### Extracted data entries
——

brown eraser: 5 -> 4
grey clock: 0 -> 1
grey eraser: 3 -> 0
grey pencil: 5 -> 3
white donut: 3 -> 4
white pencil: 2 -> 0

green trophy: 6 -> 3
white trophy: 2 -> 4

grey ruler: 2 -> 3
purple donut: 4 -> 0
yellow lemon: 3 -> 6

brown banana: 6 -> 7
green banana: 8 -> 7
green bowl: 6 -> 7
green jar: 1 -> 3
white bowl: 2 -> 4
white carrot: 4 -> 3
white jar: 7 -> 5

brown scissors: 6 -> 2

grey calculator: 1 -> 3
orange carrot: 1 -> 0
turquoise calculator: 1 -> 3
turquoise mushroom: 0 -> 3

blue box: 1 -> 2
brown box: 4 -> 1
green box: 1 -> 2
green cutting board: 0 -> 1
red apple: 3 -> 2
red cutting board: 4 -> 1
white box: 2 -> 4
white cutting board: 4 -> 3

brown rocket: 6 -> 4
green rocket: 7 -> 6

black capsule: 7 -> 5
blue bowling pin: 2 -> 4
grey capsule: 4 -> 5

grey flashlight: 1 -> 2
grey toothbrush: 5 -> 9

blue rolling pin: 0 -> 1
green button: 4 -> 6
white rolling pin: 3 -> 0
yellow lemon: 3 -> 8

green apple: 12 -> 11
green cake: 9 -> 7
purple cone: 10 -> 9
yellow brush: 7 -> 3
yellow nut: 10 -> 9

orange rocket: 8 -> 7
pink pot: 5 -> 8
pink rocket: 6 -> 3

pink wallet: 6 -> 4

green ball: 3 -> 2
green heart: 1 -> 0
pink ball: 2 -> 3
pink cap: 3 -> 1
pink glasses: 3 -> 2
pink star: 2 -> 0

——

### Instructions to follow
Starting from the line that contains "yellow brush: 7 -> 3", reproduce each line of the data exactly through the last one.

### Exercise output
yellow brush: 7 -> 3
yellow nut: 10 -> 9

orange rocket: 8 -> 7
pink pot: 5 -> 8
pink rocket: 6 -> 3

pink wallet: 6 -> 4

green ball: 3 -> 2
green heart: 1 -> 0
pink ball: 2 -> 3
pink cap: 3 -> 1
pink glasses: 3 -> 2
pink star: 2 -> 0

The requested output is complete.